*Assignment:* Set out exactly every line of the entries below, starting at the line that holds "camera: 80 degrees right, 5 degrees down" and stopping after the line that holds "none -> yellow robot [180,385,277,491]".

*Data for review:*
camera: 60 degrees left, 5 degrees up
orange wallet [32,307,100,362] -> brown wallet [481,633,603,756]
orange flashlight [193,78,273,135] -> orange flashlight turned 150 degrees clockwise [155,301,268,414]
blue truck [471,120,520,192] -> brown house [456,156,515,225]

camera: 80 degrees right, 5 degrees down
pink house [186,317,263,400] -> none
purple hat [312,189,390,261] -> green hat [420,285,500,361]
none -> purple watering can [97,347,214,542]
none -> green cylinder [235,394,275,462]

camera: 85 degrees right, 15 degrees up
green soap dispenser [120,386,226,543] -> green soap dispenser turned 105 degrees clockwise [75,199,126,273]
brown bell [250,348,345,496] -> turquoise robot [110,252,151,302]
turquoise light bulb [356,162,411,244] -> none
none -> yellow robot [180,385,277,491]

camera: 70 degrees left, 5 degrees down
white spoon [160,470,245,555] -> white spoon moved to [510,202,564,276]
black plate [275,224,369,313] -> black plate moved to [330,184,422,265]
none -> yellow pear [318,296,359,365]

==

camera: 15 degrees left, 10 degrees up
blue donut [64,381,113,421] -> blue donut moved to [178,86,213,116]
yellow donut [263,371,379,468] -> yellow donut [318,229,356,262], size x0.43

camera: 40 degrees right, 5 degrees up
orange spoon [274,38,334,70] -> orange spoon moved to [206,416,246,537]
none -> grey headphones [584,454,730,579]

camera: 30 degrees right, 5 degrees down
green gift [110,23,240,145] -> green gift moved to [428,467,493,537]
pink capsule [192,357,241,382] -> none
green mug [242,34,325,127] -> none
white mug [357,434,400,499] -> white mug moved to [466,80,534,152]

*Answer for the task:*
camera: 80 degrees right, 5 degrees down
pink house [186,317,263,400] -> none
purple hat [312,189,390,261] -> green hat [420,285,500,361]
none -> purple watering can [97,347,214,542]
none -> green cylinder [235,394,275,462]

camera: 85 degrees right, 15 degrees up
green soap dispenser [120,386,226,543] -> green soap dispenser turned 105 degrees clockwise [75,199,126,273]
brown bell [250,348,345,496] -> turquoise robot [110,252,151,302]
turquoise light bulb [356,162,411,244] -> none
none -> yellow robot [180,385,277,491]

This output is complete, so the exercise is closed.